What to work on ▸ With "hammer" as the search word, show every line of the material that has it.

Data supplied ▸
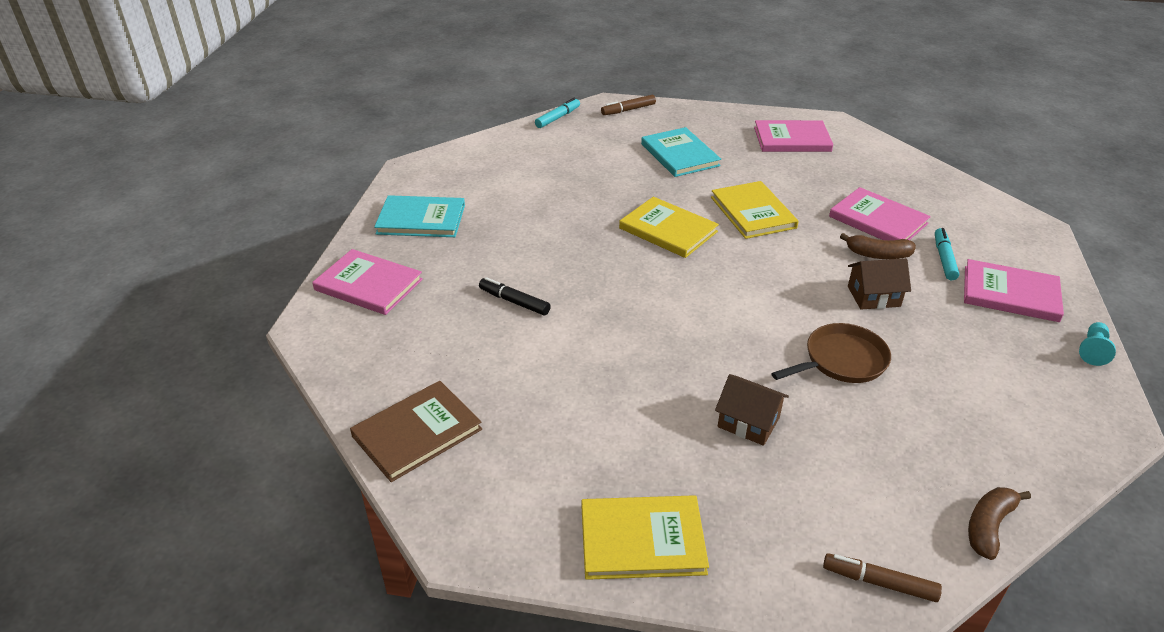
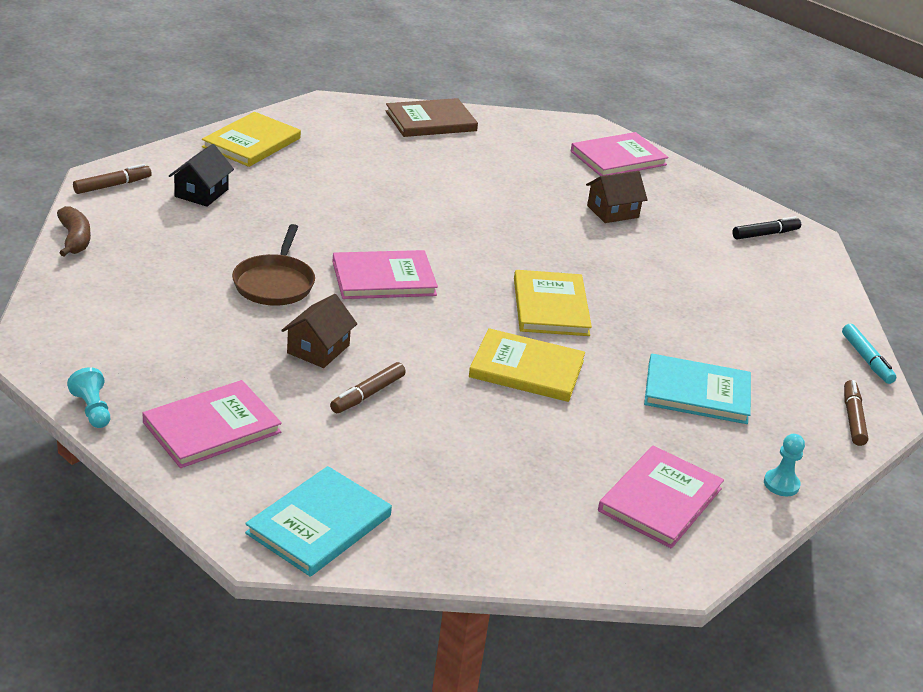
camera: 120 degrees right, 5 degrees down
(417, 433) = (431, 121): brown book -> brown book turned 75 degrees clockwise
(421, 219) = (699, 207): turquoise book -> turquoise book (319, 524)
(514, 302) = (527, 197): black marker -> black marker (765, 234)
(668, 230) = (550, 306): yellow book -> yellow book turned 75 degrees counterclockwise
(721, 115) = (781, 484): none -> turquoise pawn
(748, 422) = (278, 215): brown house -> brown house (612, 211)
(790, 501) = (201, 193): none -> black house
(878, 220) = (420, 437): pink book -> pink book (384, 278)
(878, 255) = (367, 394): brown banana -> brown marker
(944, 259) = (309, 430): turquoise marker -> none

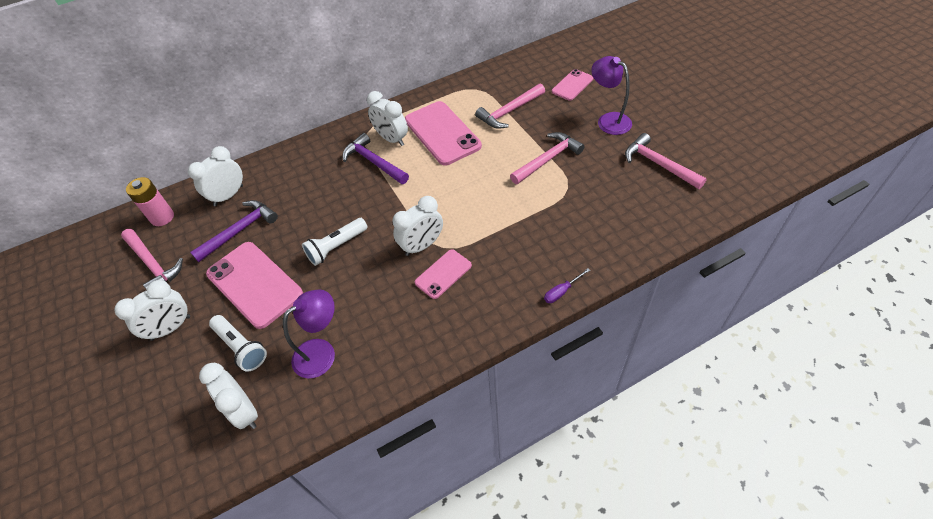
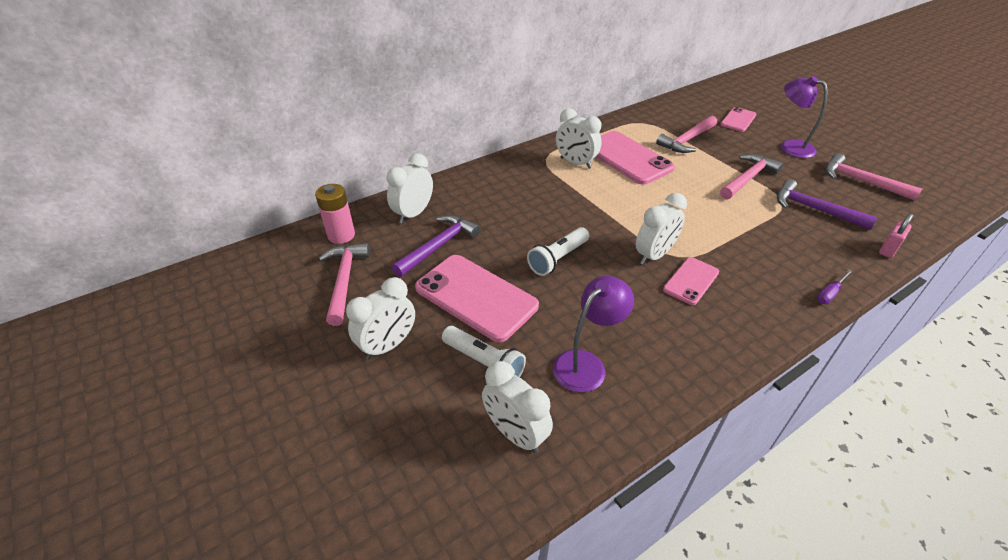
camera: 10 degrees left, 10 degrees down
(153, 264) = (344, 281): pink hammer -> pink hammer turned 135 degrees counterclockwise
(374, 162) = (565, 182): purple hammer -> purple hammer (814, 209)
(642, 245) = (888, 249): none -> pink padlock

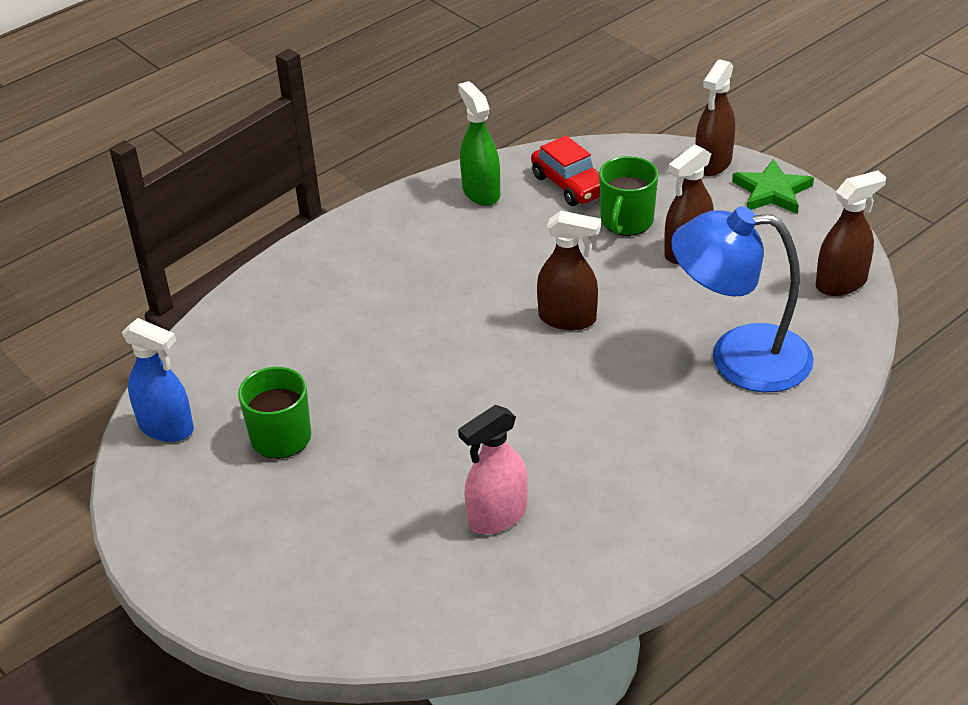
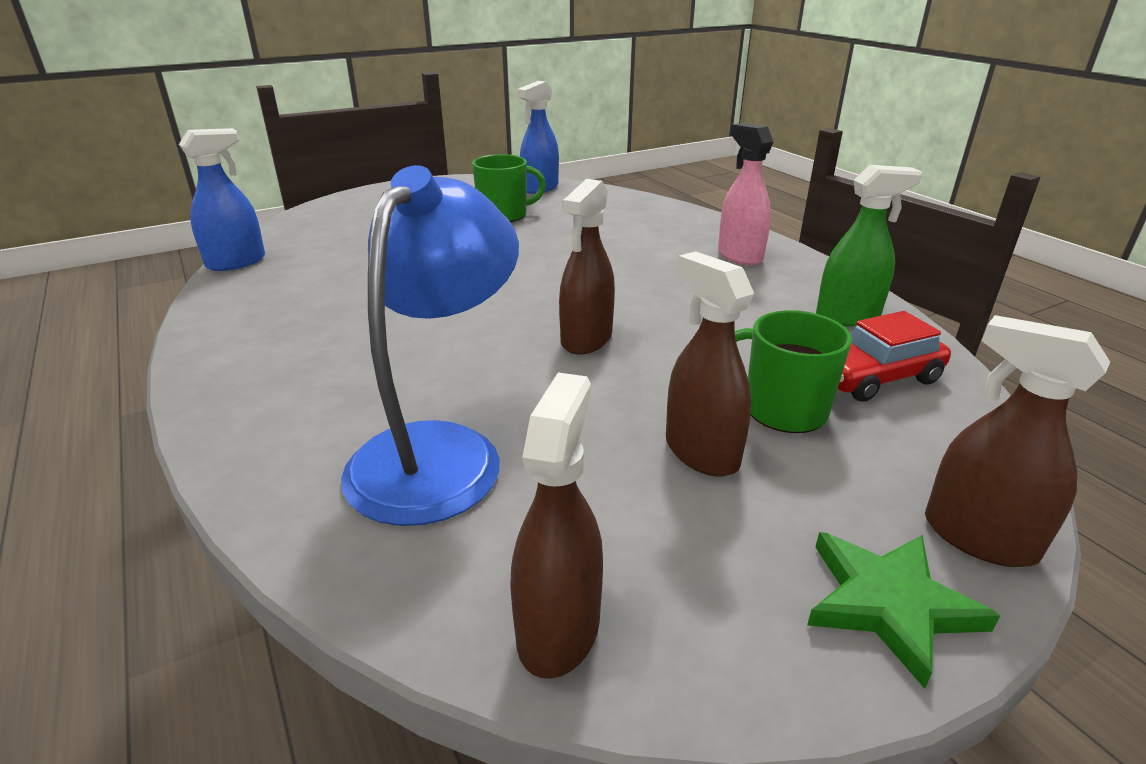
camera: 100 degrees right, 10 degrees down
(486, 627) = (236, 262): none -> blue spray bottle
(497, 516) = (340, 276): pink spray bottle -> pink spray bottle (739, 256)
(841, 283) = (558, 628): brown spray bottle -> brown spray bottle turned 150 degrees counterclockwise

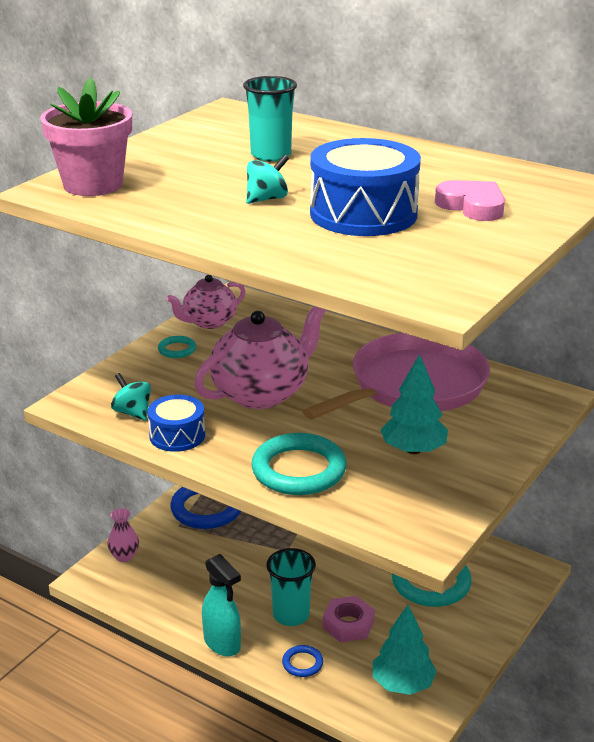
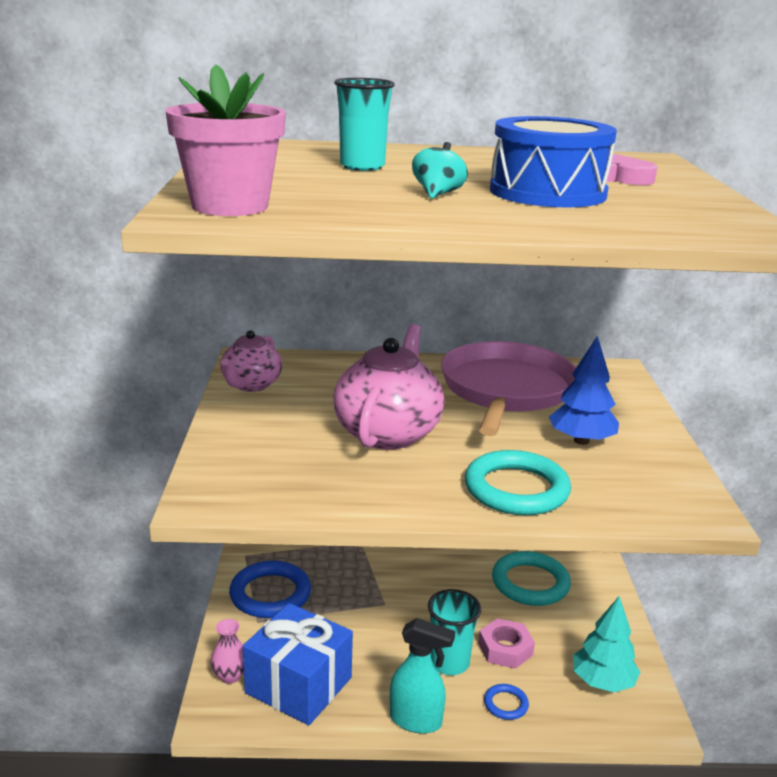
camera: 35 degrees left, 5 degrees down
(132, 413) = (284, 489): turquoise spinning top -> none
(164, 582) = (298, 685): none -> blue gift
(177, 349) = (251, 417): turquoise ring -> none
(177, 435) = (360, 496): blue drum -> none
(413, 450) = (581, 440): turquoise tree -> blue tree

Result of this exercise ▸
(153, 264) = (344, 281): pink hammer -> pink hammer turned 135 degrees counterclockwise
(374, 162) = (565, 182): purple hammer -> purple hammer (814, 209)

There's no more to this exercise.